• Try it:
Whenever a picture appears in the records, exclude it, and transcribe everything else exactly.

+++

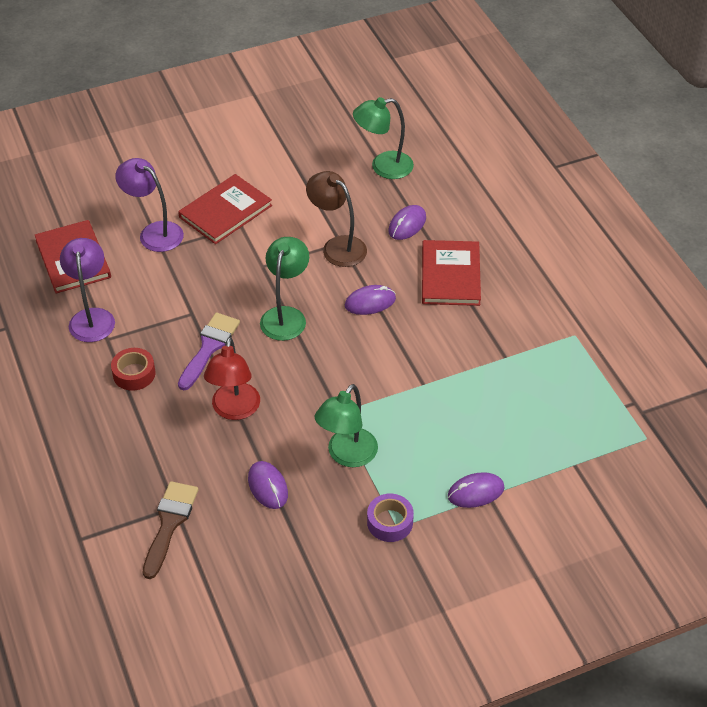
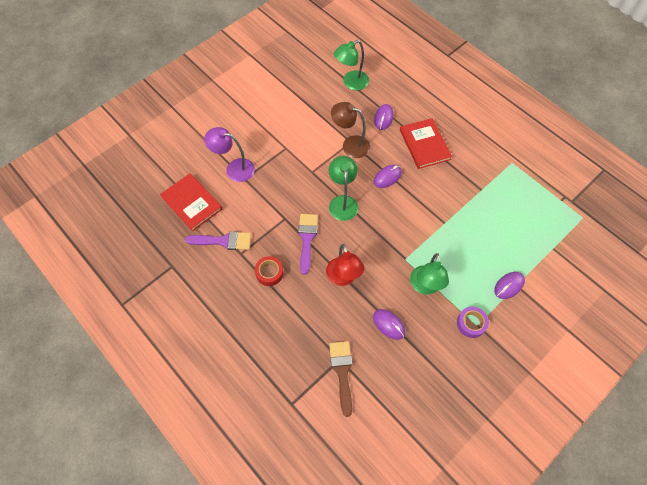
camera: 20 degrees left, 15 degrees up
purple lamp [60,238,115,342] -> purple brush [185,231,251,250]
red book [178,174,272,244] -> none

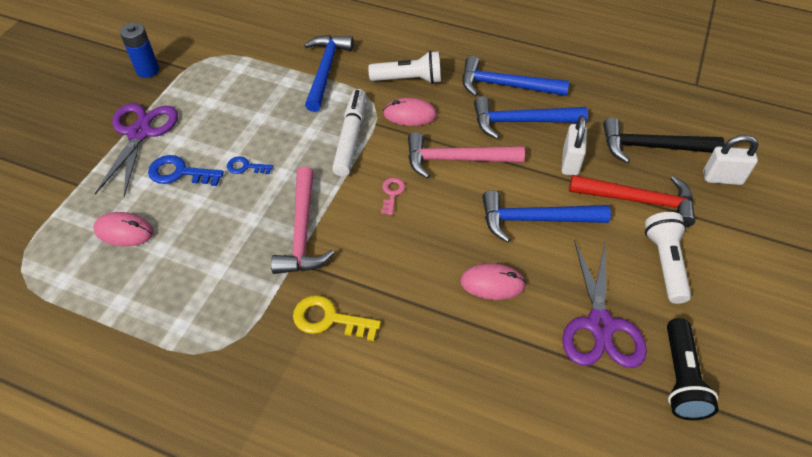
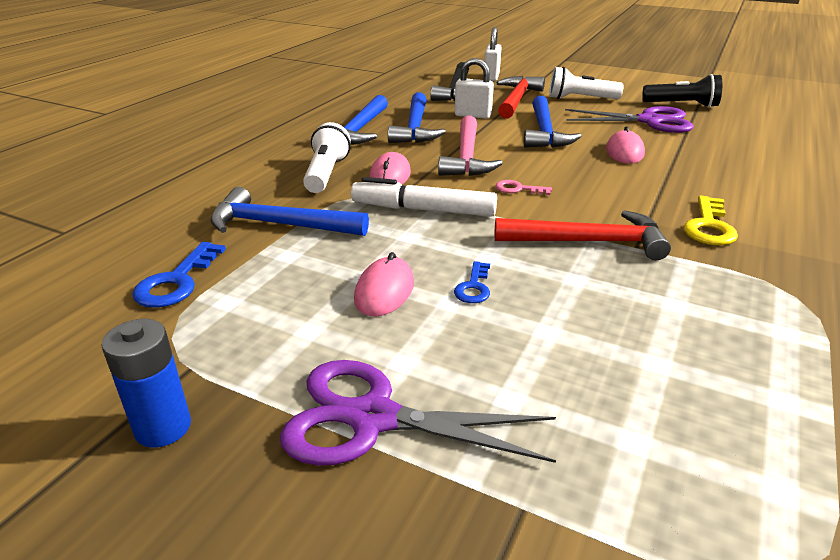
camera: 85 degrees left, 20 degrees down
pink mouse [93,212,154,247] -> pink mouse moved to [354,252,414,316]
blue key [148,155,224,186] -> blue key moved to [132,242,226,308]
pink hammer [271,167,334,274] -> red hammer [495,210,671,260]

+++

• Response area:
camera: 20 degrees left, 15 degrees up
purple lamp [60,238,115,342] -> purple brush [185,231,251,250]
red book [178,174,272,244] -> none

camera: 85 degrees left, 20 degrees down
pink mouse [93,212,154,247] -> pink mouse moved to [354,252,414,316]
blue key [148,155,224,186] -> blue key moved to [132,242,226,308]
pink hammer [271,167,334,274] -> red hammer [495,210,671,260]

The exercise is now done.